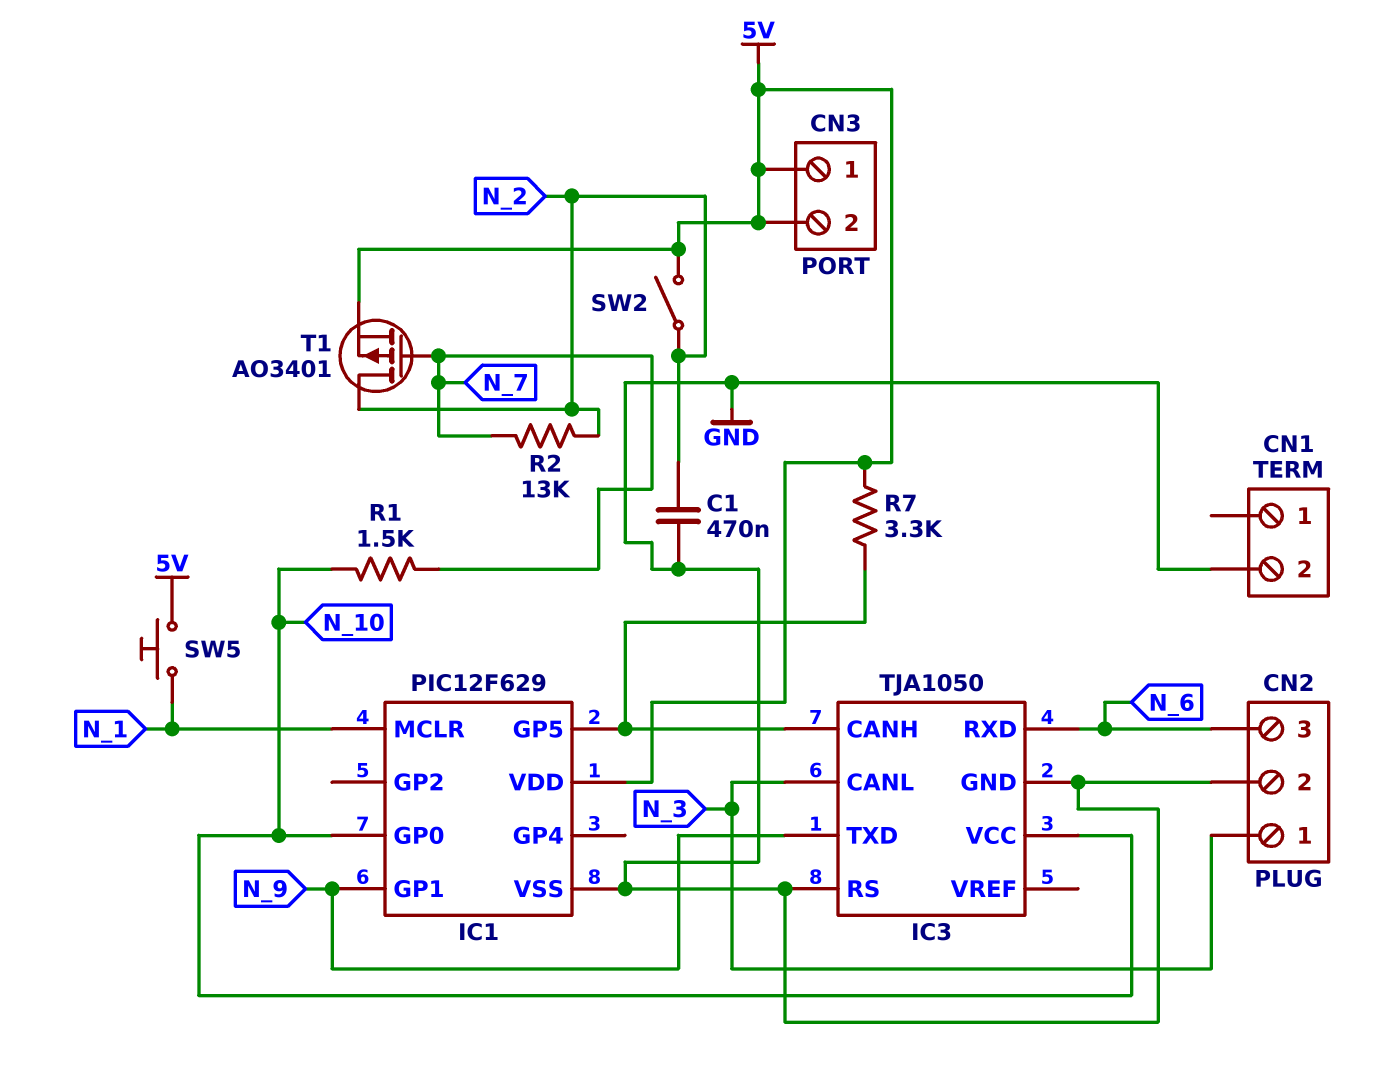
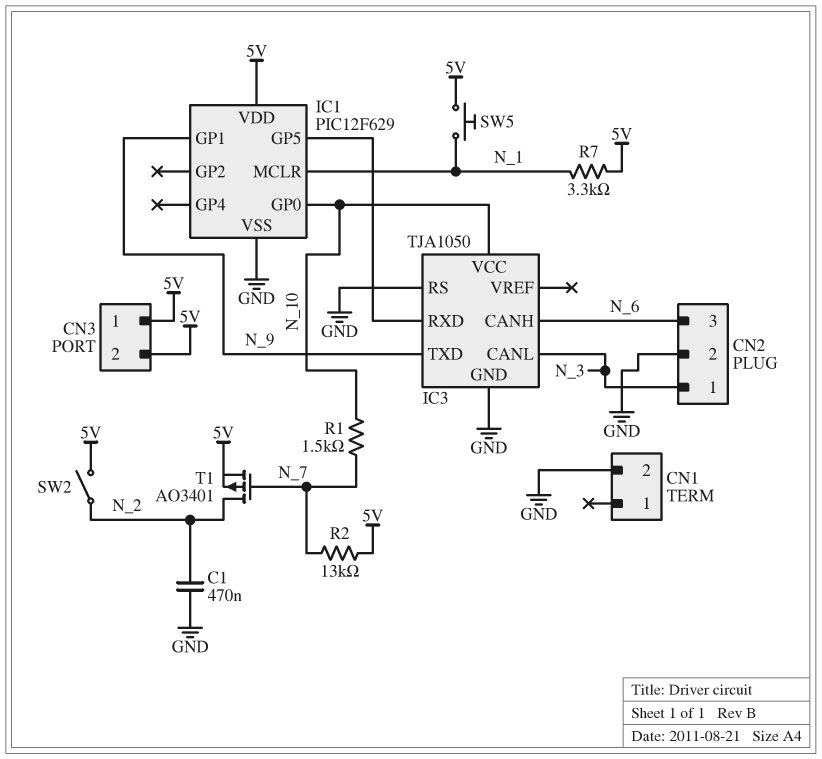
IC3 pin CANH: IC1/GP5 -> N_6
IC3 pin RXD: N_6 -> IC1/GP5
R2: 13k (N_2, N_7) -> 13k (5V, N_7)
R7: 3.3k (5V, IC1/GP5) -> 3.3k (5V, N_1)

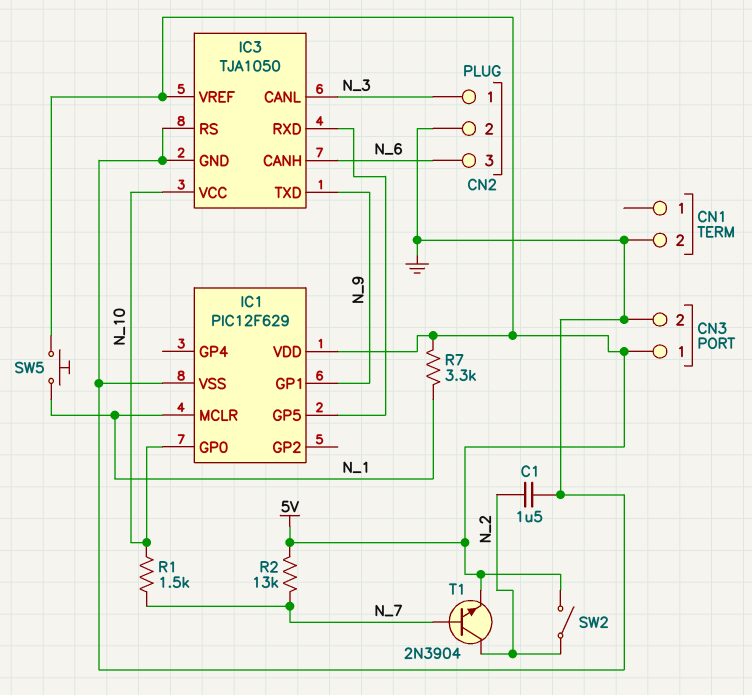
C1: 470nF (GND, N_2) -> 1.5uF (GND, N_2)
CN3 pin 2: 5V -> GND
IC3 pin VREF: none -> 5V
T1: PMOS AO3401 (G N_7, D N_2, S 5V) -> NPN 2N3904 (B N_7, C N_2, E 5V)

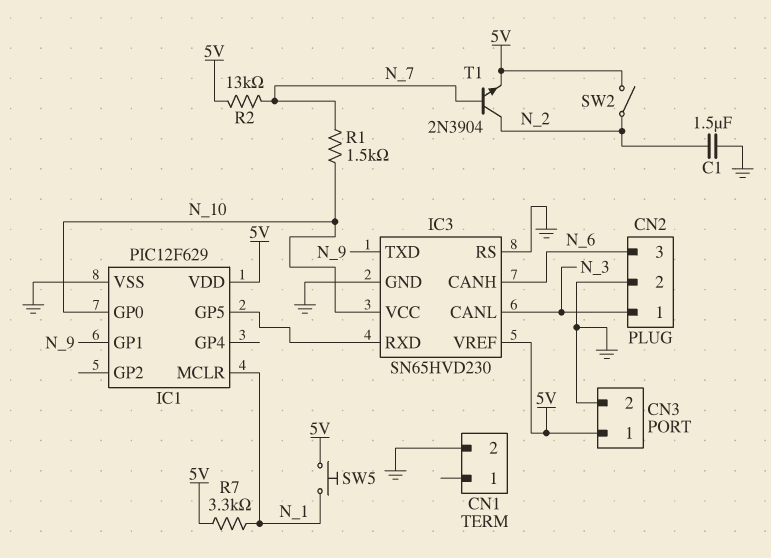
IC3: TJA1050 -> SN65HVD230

----

**Task brief**: In the records above, find the line with "CN3 pin 2: 5V -> GND" and copy from it through the last line exactly, without the pictures.

**The completed task**:
CN3 pin 2: 5V -> GND
IC3 pin VREF: none -> 5V
T1: PMOS AO3401 (G N_7, D N_2, S 5V) -> NPN 2N3904 (B N_7, C N_2, E 5V)

IC3: TJA1050 -> SN65HVD230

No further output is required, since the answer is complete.